▶ [Work order]
Give back nothing but the number of lines in these entries that contain the word "brick".

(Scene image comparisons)
###

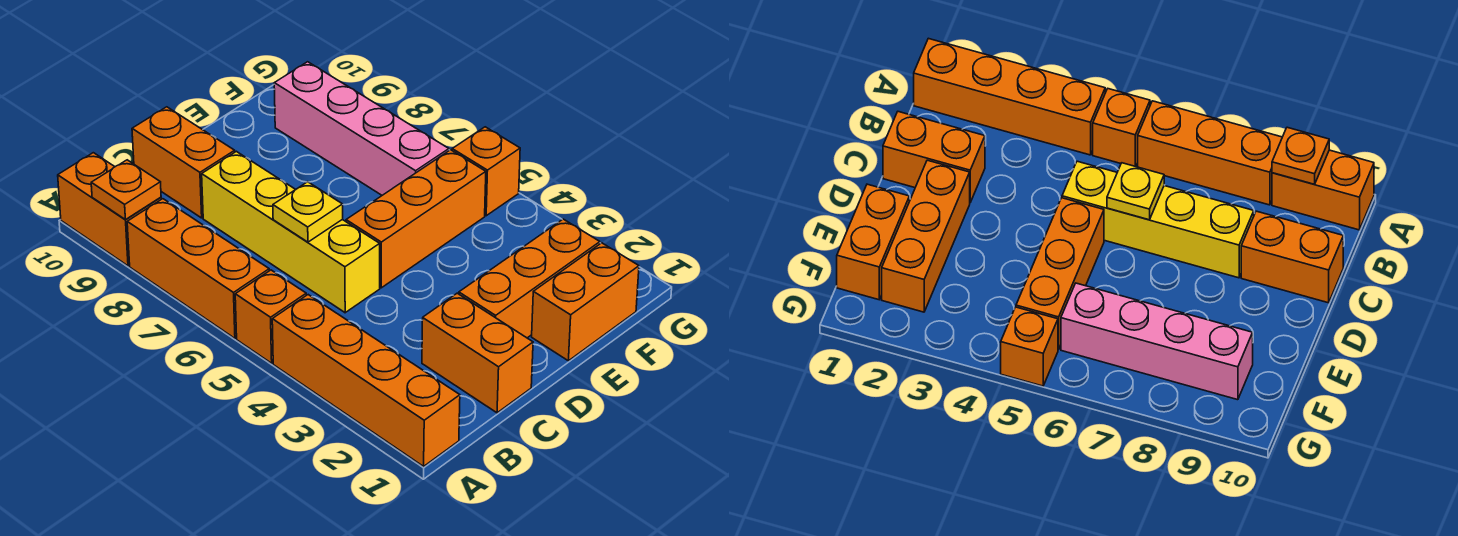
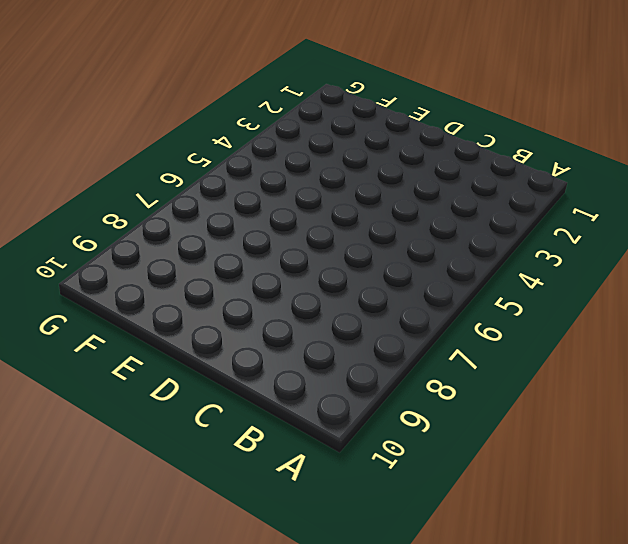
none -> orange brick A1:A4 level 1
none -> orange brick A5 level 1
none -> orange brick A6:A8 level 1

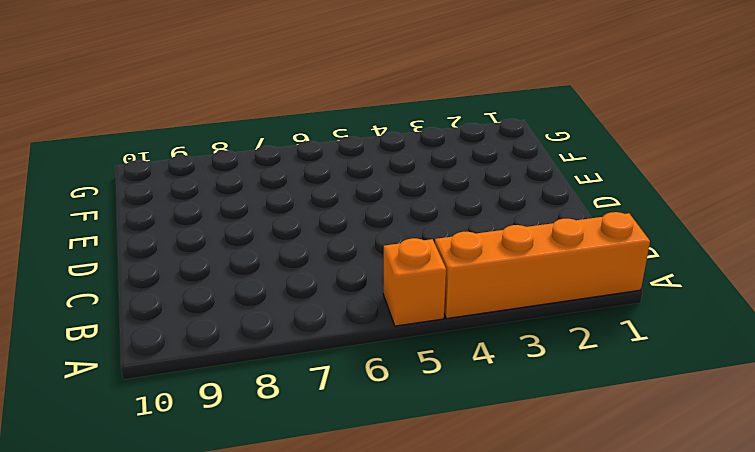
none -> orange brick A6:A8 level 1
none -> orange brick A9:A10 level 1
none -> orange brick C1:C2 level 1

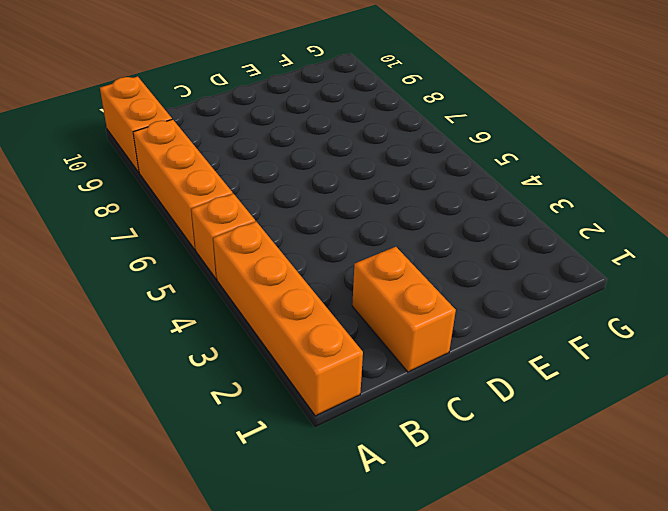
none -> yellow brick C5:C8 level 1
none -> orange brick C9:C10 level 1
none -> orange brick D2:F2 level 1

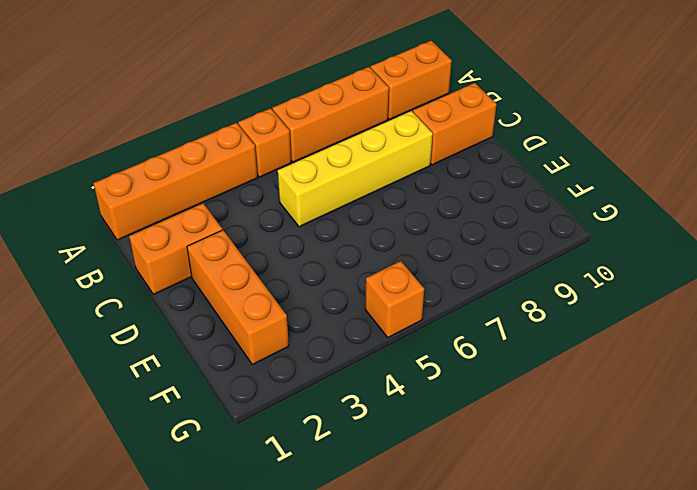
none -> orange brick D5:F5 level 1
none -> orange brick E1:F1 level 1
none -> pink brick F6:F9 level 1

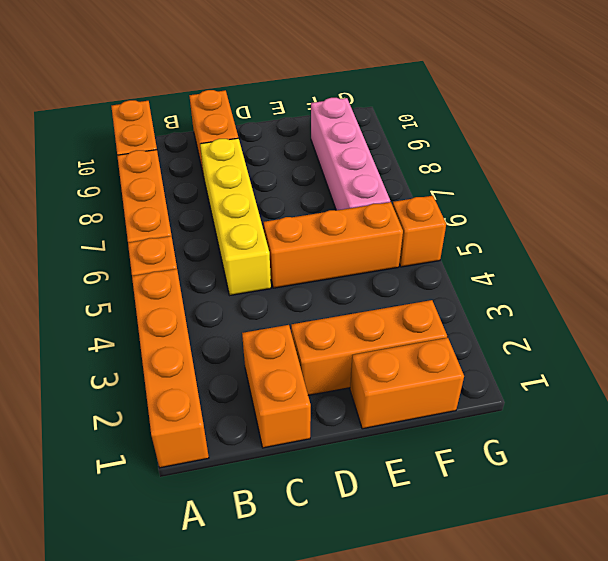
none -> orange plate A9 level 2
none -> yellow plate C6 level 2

###

▶ [Answer box]
12